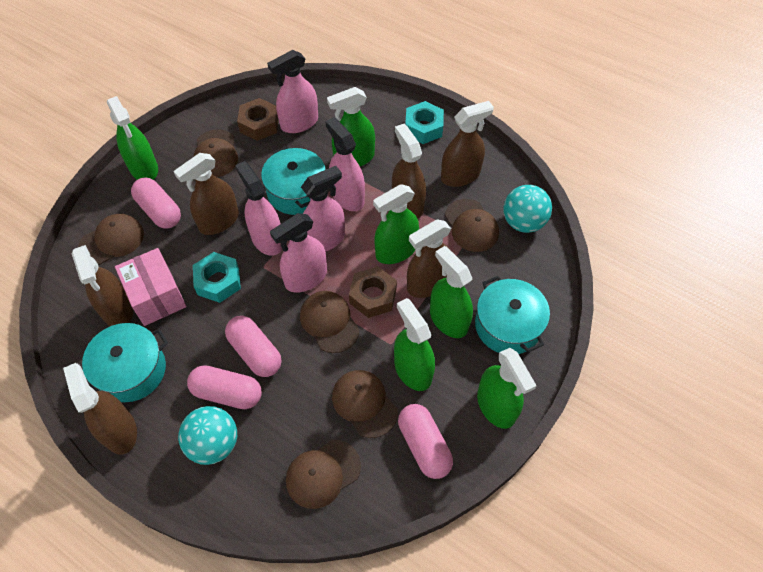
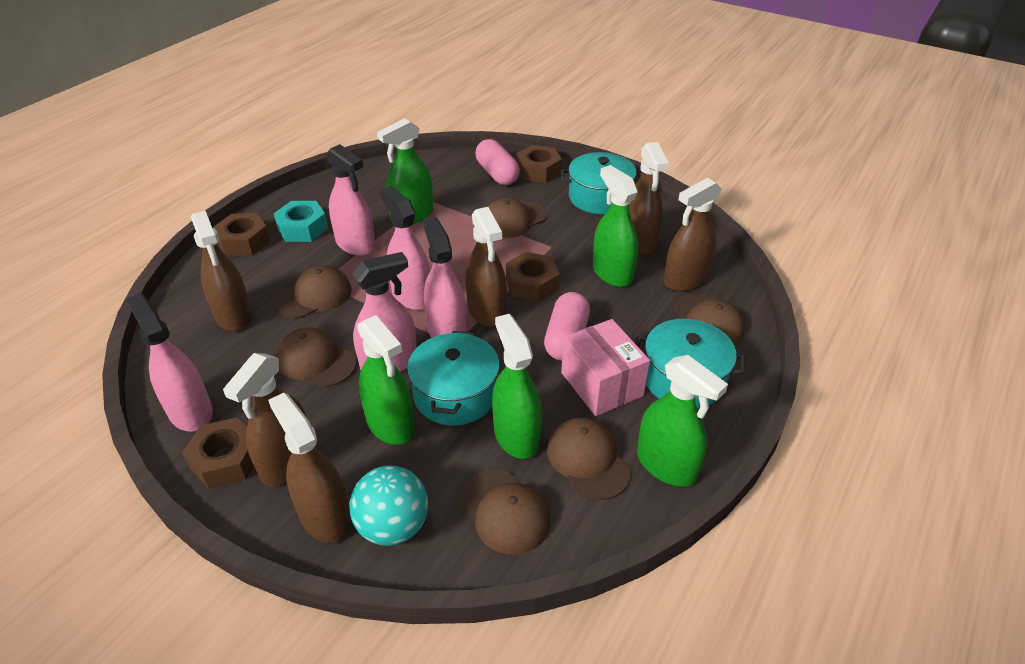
brown nut: 2 -> 4
green spray bottle: 6 -> 5
pink capsule: 4 -> 2
turquoise ball: 2 -> 1
turquoise nut: 2 -> 1

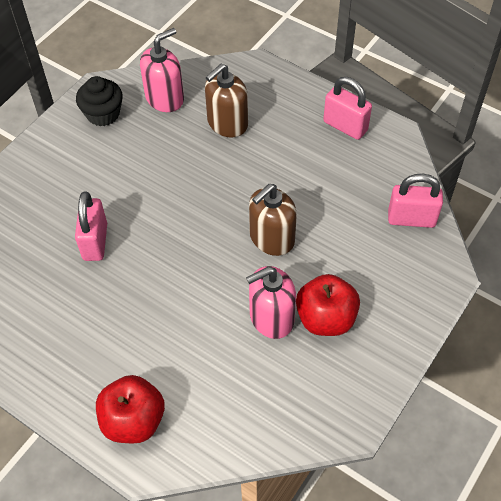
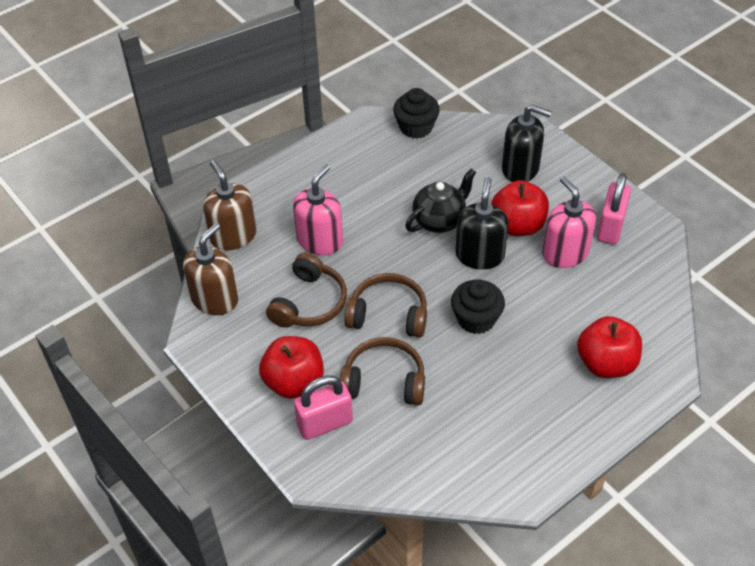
black cupcake: 1 -> 2
black soap dispenser: 0 -> 2
black teapot: 0 -> 1
brown headphones: 0 -> 3
pink padlock: 3 -> 2
red apple: 2 -> 3

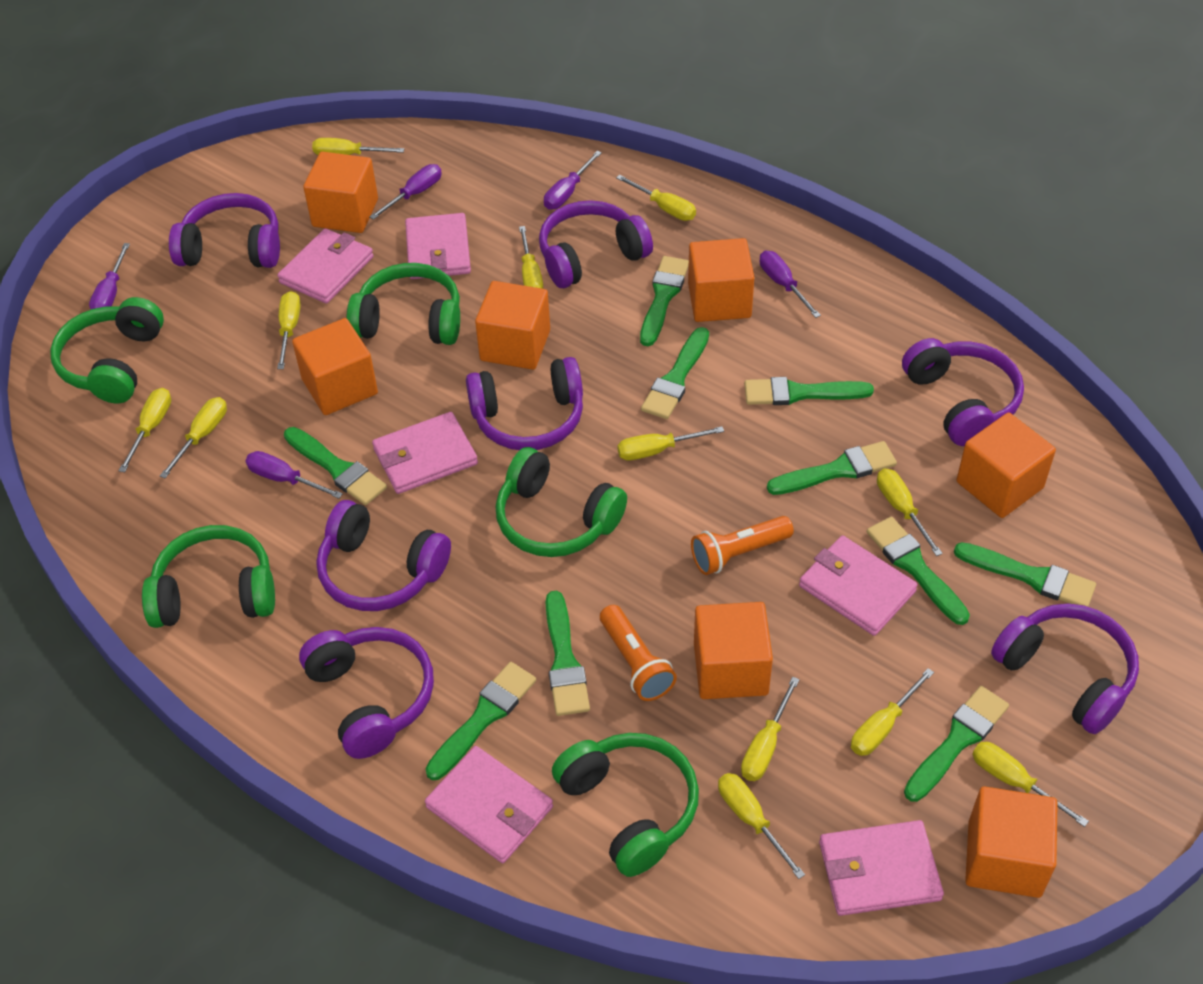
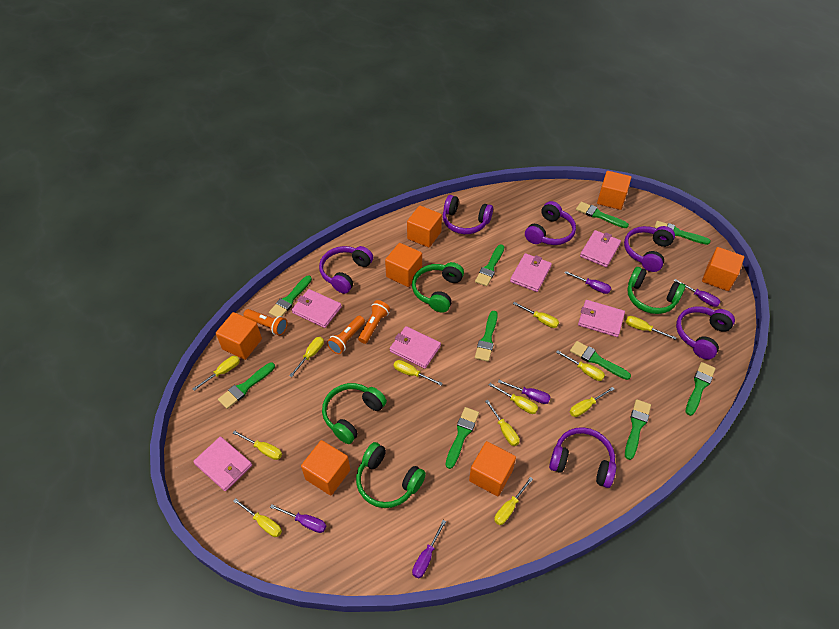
green headphones: 5 -> 4
orange flashlight: 2 -> 3
purple headphones: 7 -> 6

TASK DETAILS:
Please print all the entries exactly as written, but drop the pictures.

RESPONSE TO THE EXERCISE:
brown nut: 2 -> 4
green spray bottle: 6 -> 5
pink capsule: 4 -> 2
turquoise ball: 2 -> 1
turquoise nut: 2 -> 1

black cupcake: 1 -> 2
black soap dispenser: 0 -> 2
black teapot: 0 -> 1
brown headphones: 0 -> 3
pink padlock: 3 -> 2
red apple: 2 -> 3

green headphones: 5 -> 4
orange flashlight: 2 -> 3
purple headphones: 7 -> 6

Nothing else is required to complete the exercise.